TASK DESCRIPTION:
Please output all the entries word for word, without the pictures.

Before-and-after scene images:
====================
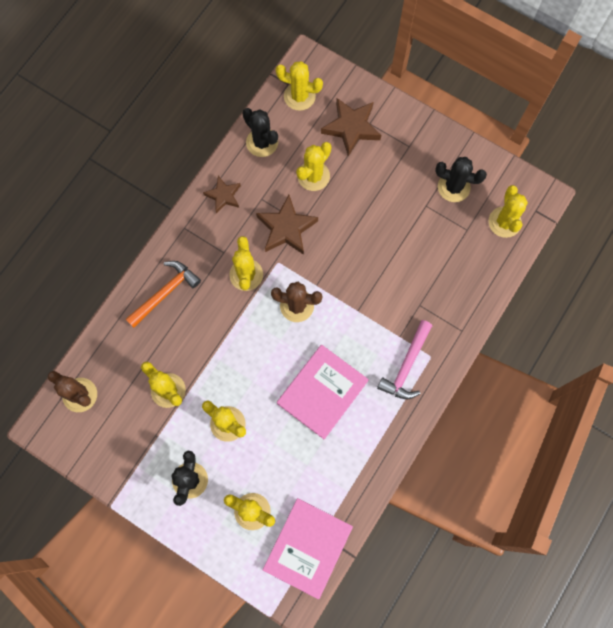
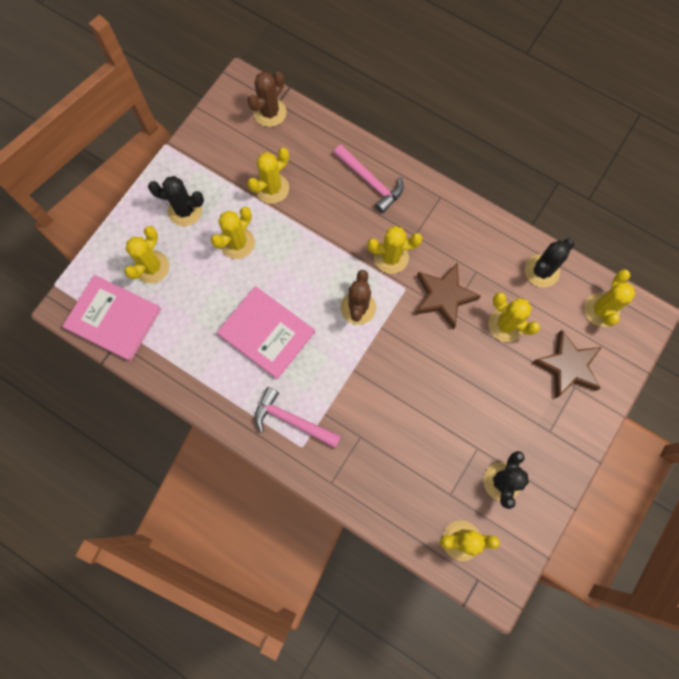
camera: 90 degrees right, 0 degrees up
(165, 293) = (370, 182): orange hammer -> pink hammer
(223, 196) = (477, 233): brown star -> none

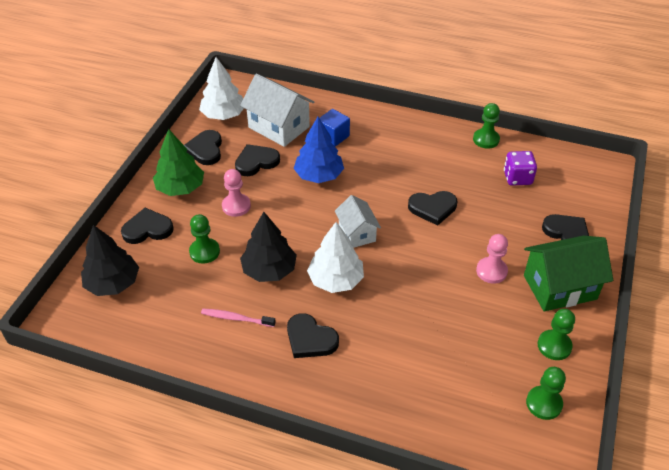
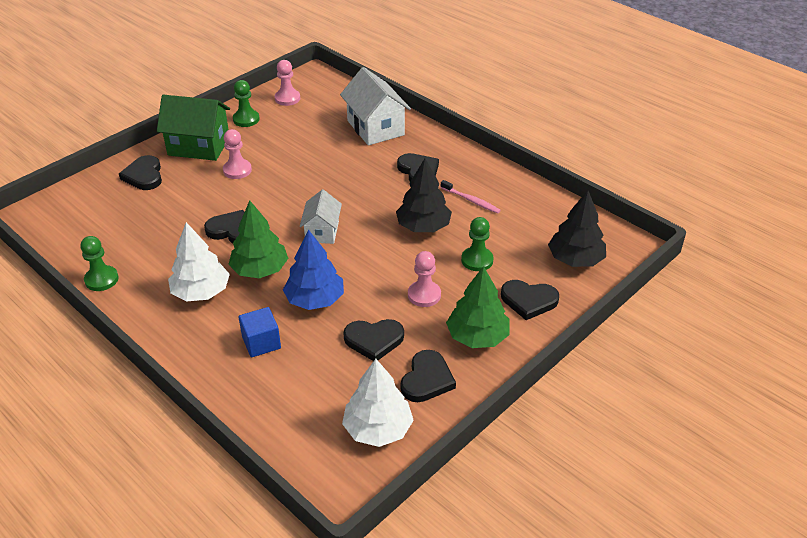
camera: 155 degrees left, 5 degrees down
(279, 127) = (317, 381): white house -> white house (375, 128)
(335, 280) = (370, 202): white tree -> white tree (201, 292)
(379, 183) = (260, 270): none -> green tree
(517, 178) = (123, 231): purple dice -> none
(544, 403) = (287, 98): green pawn -> pink pawn

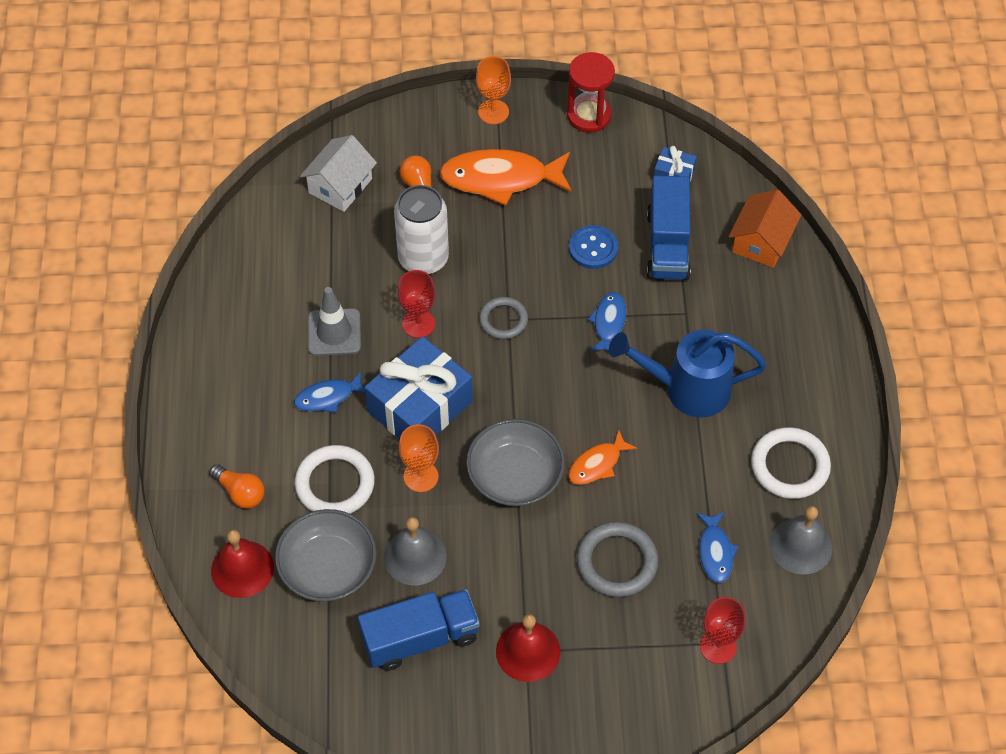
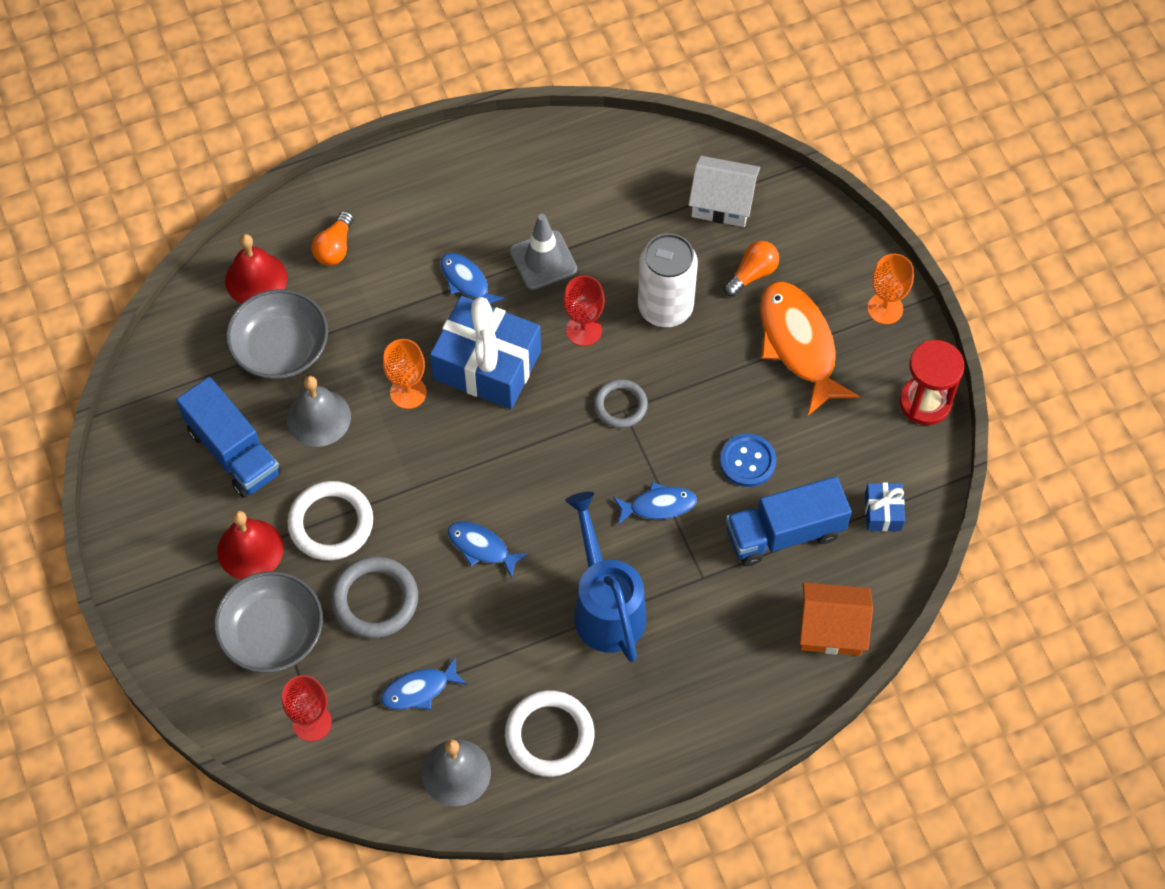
camera: 70 degrees right, 5 degrees up
(335, 484) = (373, 322): white ring -> white ring (331, 523)
(515, 476) = (439, 476): grey bowl -> grey bowl (272, 633)
(597, 464) = (481, 547): orange fish -> blue fish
====================
YOUR RESPONSE:
camera: 90 degrees right, 0 degrees up
(165, 293) = (370, 182): orange hammer -> pink hammer
(223, 196) = (477, 233): brown star -> none

camera: 155 degrees left, 5 degrees down
(279, 127) = (317, 381): white house -> white house (375, 128)
(335, 280) = (370, 202): white tree -> white tree (201, 292)
(379, 183) = (260, 270): none -> green tree
(517, 178) = (123, 231): purple dice -> none
(544, 403) = (287, 98): green pawn -> pink pawn

camera: 70 degrees right, 5 degrees up
(335, 484) = (373, 322): white ring -> white ring (331, 523)
(515, 476) = (439, 476): grey bowl -> grey bowl (272, 633)
(597, 464) = (481, 547): orange fish -> blue fish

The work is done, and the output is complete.